* Problem requirements *
Whenever "none" occurs in a line of the material, list that line.

* Material to process *
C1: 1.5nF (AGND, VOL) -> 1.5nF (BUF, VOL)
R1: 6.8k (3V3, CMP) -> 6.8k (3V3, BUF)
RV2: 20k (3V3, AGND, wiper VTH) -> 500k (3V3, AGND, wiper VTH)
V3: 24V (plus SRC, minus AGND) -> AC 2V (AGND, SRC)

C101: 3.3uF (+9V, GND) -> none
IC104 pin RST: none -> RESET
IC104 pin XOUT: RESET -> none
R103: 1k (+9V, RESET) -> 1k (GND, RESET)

...

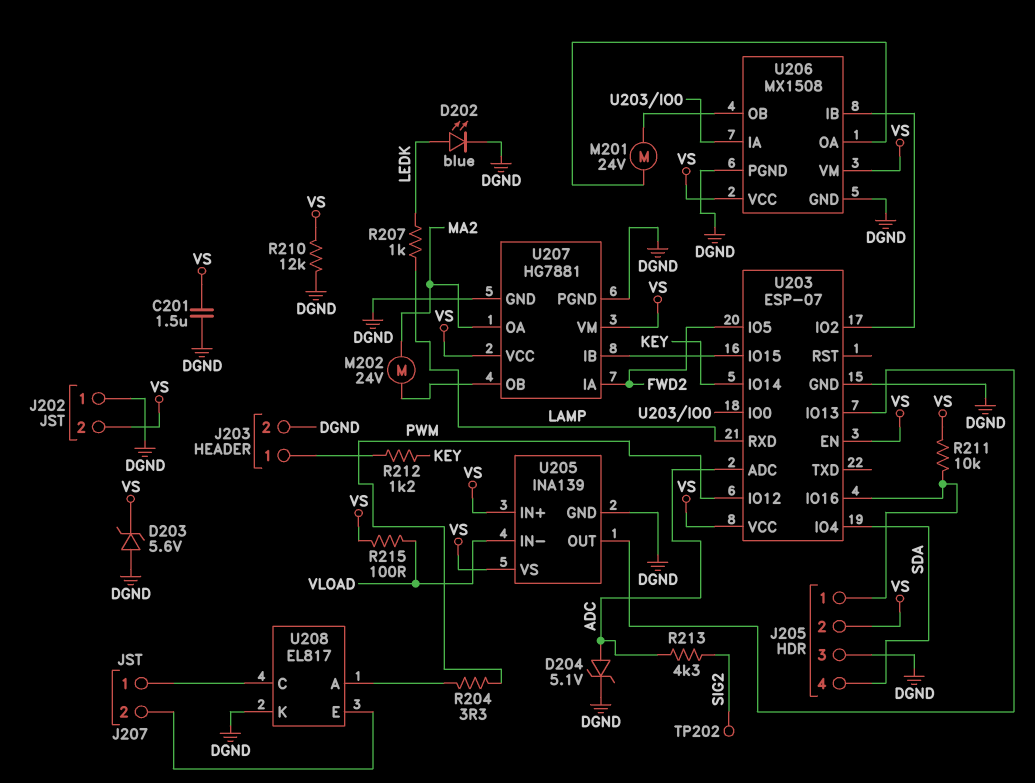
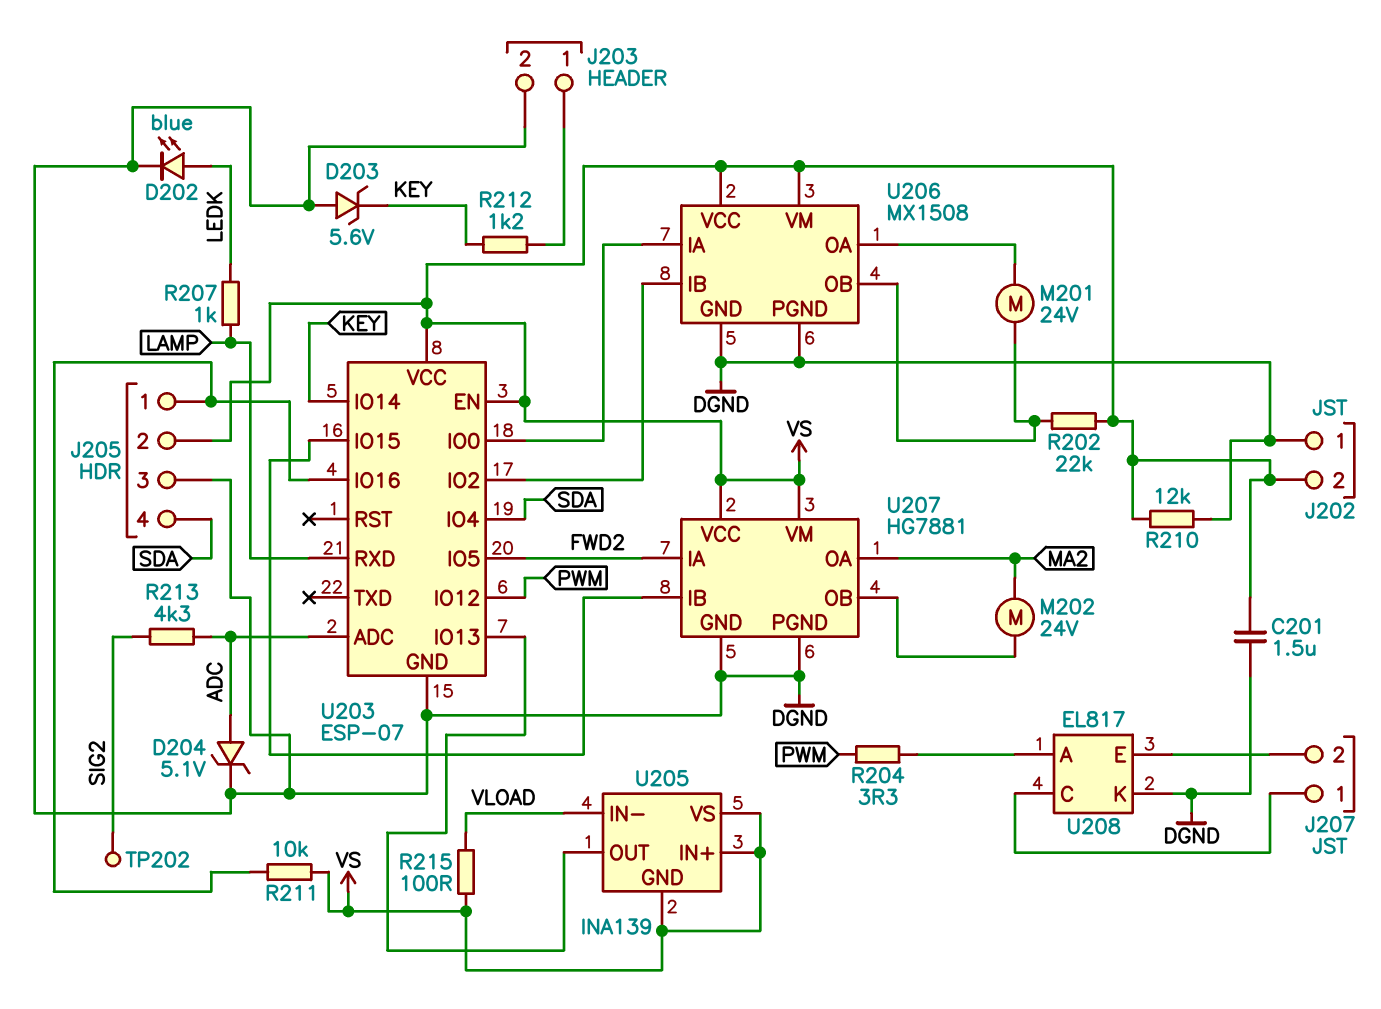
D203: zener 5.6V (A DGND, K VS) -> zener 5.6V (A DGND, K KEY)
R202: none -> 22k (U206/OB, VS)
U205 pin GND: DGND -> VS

* Completed exercise *
C101: 3.3uF (+9V, GND) -> none
IC104 pin RST: none -> RESET
IC104 pin XOUT: RESET -> none
R202: none -> 22k (U206/OB, VS)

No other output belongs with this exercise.